- **Input data**:
● ● ● ● ● ● ●

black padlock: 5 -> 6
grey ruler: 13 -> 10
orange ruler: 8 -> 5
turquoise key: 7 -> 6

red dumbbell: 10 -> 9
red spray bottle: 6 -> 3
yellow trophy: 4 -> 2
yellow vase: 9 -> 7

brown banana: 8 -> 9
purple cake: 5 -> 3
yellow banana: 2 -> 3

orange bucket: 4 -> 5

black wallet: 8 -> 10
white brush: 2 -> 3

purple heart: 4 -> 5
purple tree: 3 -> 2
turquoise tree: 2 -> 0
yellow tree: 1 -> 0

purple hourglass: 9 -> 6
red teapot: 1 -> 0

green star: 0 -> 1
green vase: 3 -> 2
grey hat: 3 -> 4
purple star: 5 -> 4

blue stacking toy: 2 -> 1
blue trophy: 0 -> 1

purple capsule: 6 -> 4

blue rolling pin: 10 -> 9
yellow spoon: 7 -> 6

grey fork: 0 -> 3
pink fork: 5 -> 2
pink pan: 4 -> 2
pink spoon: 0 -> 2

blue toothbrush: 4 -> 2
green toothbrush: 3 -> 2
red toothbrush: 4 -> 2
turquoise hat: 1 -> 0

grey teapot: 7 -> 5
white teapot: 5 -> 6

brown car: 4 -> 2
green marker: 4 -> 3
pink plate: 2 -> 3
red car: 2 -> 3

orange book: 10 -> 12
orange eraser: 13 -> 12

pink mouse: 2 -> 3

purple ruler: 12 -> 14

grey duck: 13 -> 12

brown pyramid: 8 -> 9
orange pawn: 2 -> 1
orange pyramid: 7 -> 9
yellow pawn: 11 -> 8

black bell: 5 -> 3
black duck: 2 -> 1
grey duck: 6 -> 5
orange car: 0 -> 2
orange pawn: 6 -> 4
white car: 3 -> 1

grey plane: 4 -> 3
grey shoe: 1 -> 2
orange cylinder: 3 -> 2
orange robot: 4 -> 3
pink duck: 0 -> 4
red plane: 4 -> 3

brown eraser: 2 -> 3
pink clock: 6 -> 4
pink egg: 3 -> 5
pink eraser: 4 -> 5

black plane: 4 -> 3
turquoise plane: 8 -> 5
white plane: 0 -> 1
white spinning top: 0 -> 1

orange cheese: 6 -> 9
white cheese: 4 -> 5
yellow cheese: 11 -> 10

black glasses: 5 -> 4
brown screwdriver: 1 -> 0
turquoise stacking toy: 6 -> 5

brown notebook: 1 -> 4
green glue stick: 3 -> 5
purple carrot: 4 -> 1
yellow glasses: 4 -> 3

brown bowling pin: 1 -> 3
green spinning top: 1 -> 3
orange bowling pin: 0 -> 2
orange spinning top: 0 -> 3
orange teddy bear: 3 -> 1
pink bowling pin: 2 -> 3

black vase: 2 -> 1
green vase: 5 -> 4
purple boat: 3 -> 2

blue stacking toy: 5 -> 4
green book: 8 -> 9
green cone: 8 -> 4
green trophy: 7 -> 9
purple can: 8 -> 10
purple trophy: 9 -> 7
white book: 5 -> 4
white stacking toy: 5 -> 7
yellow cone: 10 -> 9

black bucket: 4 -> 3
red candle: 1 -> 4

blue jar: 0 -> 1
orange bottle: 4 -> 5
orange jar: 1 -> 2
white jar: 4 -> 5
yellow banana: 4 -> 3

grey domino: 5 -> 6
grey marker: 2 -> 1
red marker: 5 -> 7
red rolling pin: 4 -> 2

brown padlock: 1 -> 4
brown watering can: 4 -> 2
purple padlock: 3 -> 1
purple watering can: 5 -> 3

● ● ● ● ● ● ●

Go to the line in the material above that contains "blue trophy: 0 -> 1" and copy exactly from there through the line that contains "pink bowling pin: 2 -> 3", stopping after it.

- **Answer area**:
blue trophy: 0 -> 1

purple capsule: 6 -> 4

blue rolling pin: 10 -> 9
yellow spoon: 7 -> 6

grey fork: 0 -> 3
pink fork: 5 -> 2
pink pan: 4 -> 2
pink spoon: 0 -> 2

blue toothbrush: 4 -> 2
green toothbrush: 3 -> 2
red toothbrush: 4 -> 2
turquoise hat: 1 -> 0

grey teapot: 7 -> 5
white teapot: 5 -> 6

brown car: 4 -> 2
green marker: 4 -> 3
pink plate: 2 -> 3
red car: 2 -> 3

orange book: 10 -> 12
orange eraser: 13 -> 12

pink mouse: 2 -> 3

purple ruler: 12 -> 14

grey duck: 13 -> 12

brown pyramid: 8 -> 9
orange pawn: 2 -> 1
orange pyramid: 7 -> 9
yellow pawn: 11 -> 8

black bell: 5 -> 3
black duck: 2 -> 1
grey duck: 6 -> 5
orange car: 0 -> 2
orange pawn: 6 -> 4
white car: 3 -> 1

grey plane: 4 -> 3
grey shoe: 1 -> 2
orange cylinder: 3 -> 2
orange robot: 4 -> 3
pink duck: 0 -> 4
red plane: 4 -> 3

brown eraser: 2 -> 3
pink clock: 6 -> 4
pink egg: 3 -> 5
pink eraser: 4 -> 5

black plane: 4 -> 3
turquoise plane: 8 -> 5
white plane: 0 -> 1
white spinning top: 0 -> 1

orange cheese: 6 -> 9
white cheese: 4 -> 5
yellow cheese: 11 -> 10

black glasses: 5 -> 4
brown screwdriver: 1 -> 0
turquoise stacking toy: 6 -> 5

brown notebook: 1 -> 4
green glue stick: 3 -> 5
purple carrot: 4 -> 1
yellow glasses: 4 -> 3

brown bowling pin: 1 -> 3
green spinning top: 1 -> 3
orange bowling pin: 0 -> 2
orange spinning top: 0 -> 3
orange teddy bear: 3 -> 1
pink bowling pin: 2 -> 3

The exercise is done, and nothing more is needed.